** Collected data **

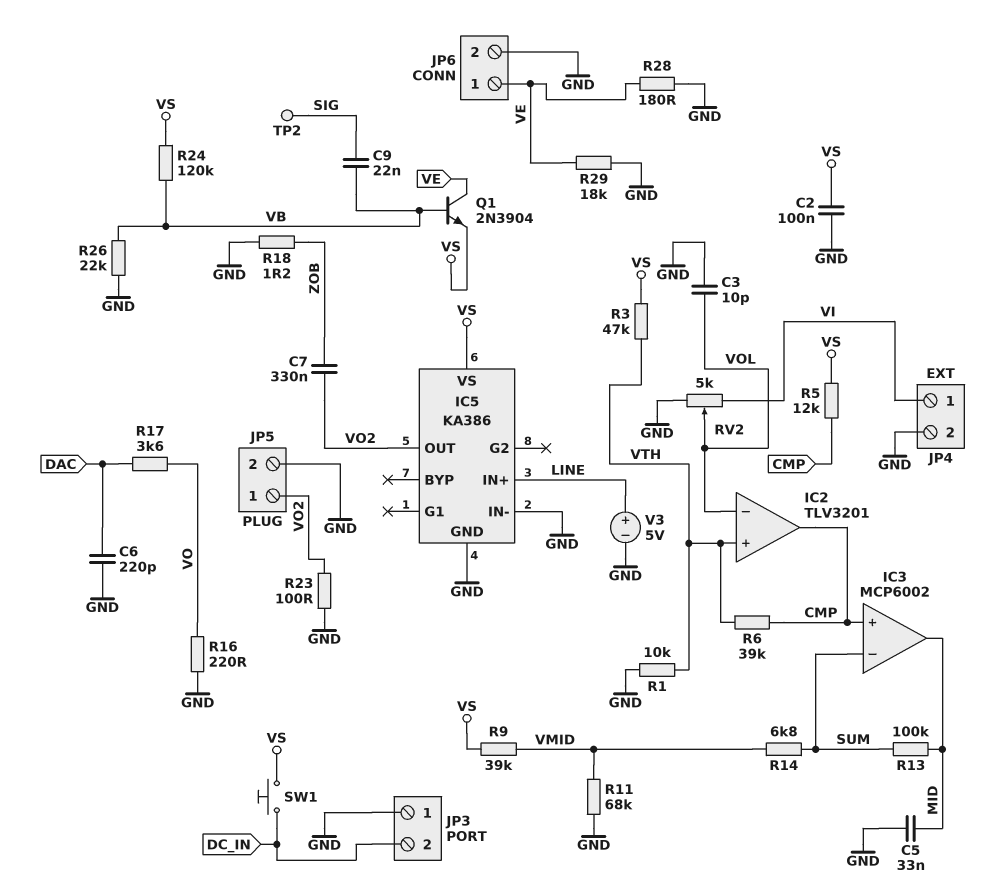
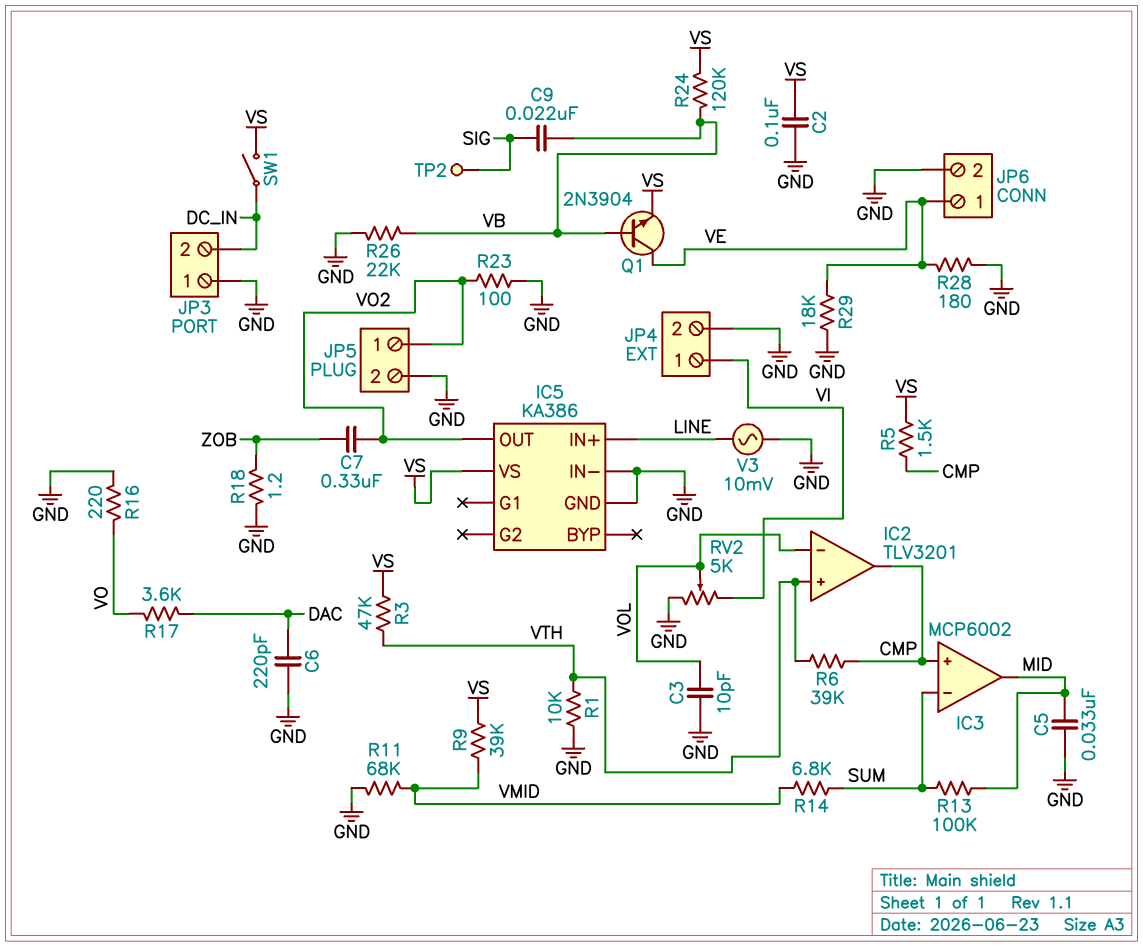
R5: 12k (CMP, VS) -> 1.5k (CMP, VS)
SW1: button (DC_IN, VS) -> switch (DC_IN, VS)
V3: 5V (plus LINE, minus GND) -> AC 10mV (GND, LINE)

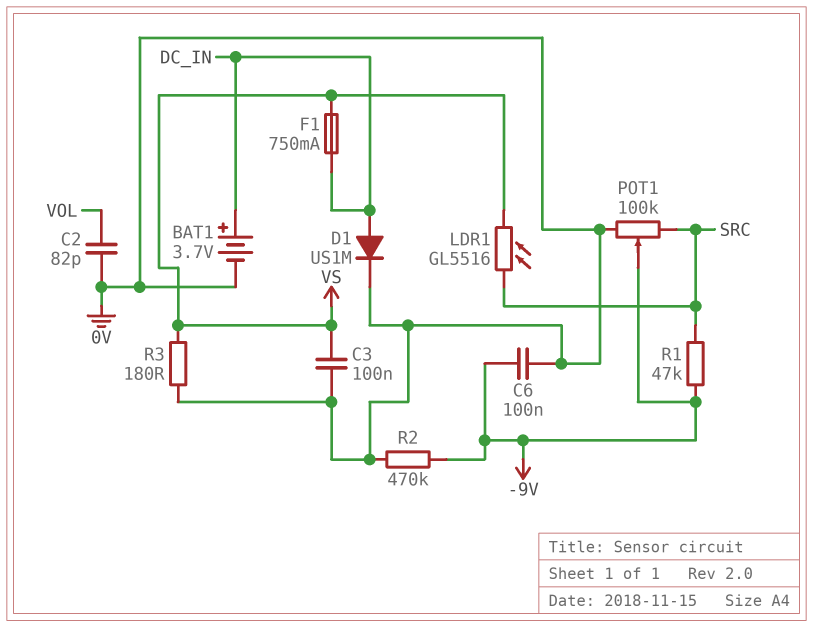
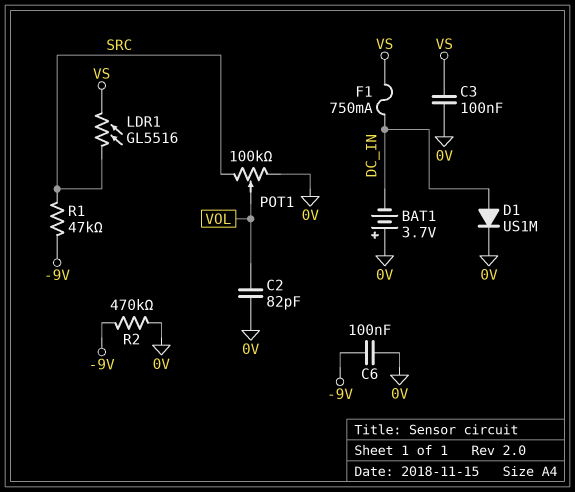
BAT1: 3.7V (plus DC_IN, minus 0V) -> 3.7V (plus 0V, minus DC_IN)
POT1: 100k (0V, SRC, wiper -9V) -> 100k (0V, SRC, wiper VOL)
R3: 180 (0V, VS) -> none

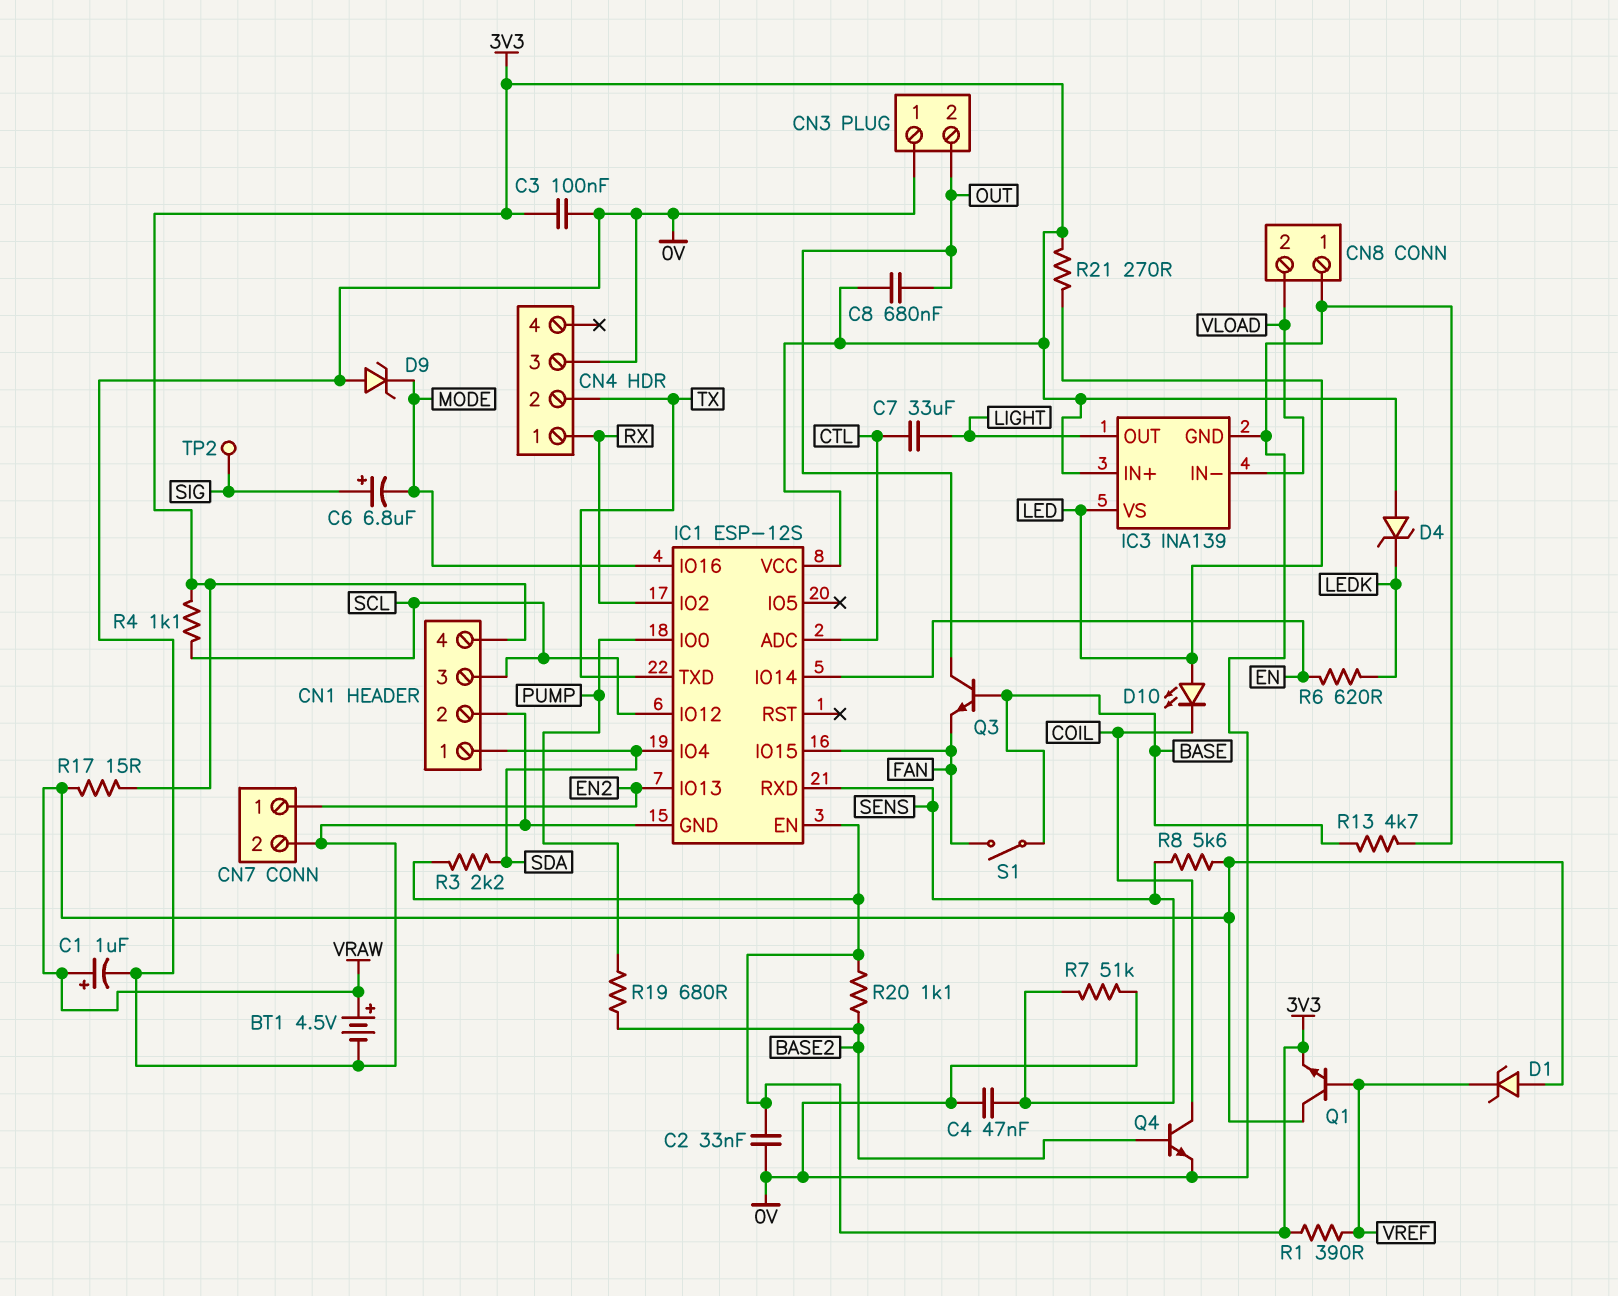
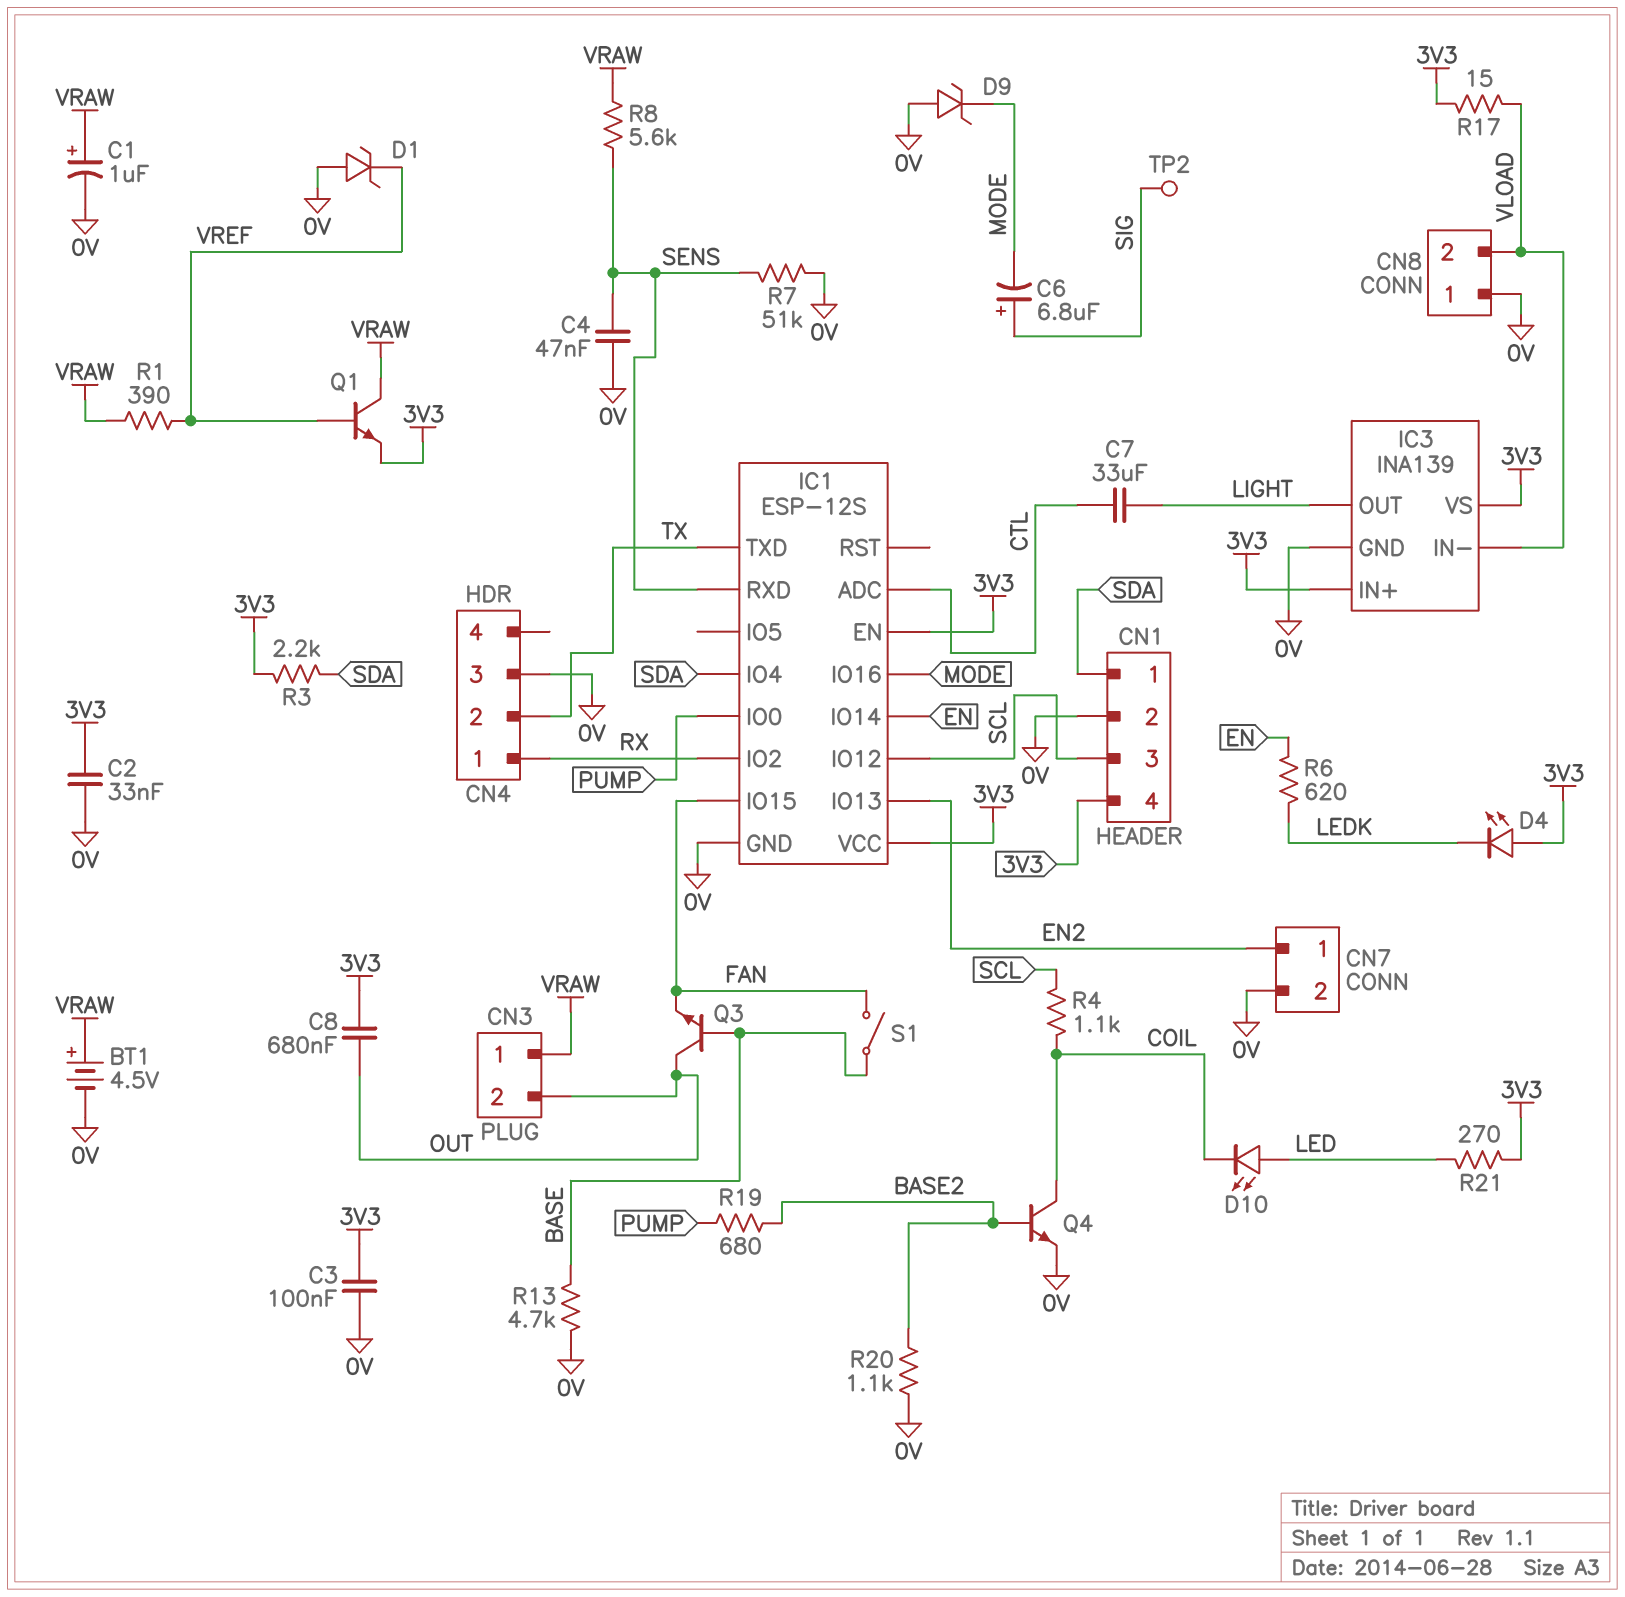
CN3 pin 1: 0V -> VRAW
D1: zener (A VRAW, K VREF) -> zener (A 0V, K VREF)
D4: zener (A 3V3, K LEDK) -> LED (A 3V3, K LEDK)
IC3 pin VS: LED -> 3V3
R1: 390 (3V3, VREF) -> 390 (VRAW, VREF)
R4: 1.1k (3V3, SCL) -> 1.1k (COIL, SCL)
R17: 15 (3V3, VRAW) -> 15 (3V3, VLOAD)
R20: 1.1k (3V3, BASE2) -> 1.1k (0V, BASE2)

** Task brief **
Please return the data above exactly as it stands from the line with "BAT1: 3.7V (plus" to the line with "D4: zener (A", keeping both of those lines but none of the pictures.

** Result **
BAT1: 3.7V (plus DC_IN, minus 0V) -> 3.7V (plus 0V, minus DC_IN)
POT1: 100k (0V, SRC, wiper -9V) -> 100k (0V, SRC, wiper VOL)
R3: 180 (0V, VS) -> none

CN3 pin 1: 0V -> VRAW
D1: zener (A VRAW, K VREF) -> zener (A 0V, K VREF)
D4: zener (A 3V3, K LEDK) -> LED (A 3V3, K LEDK)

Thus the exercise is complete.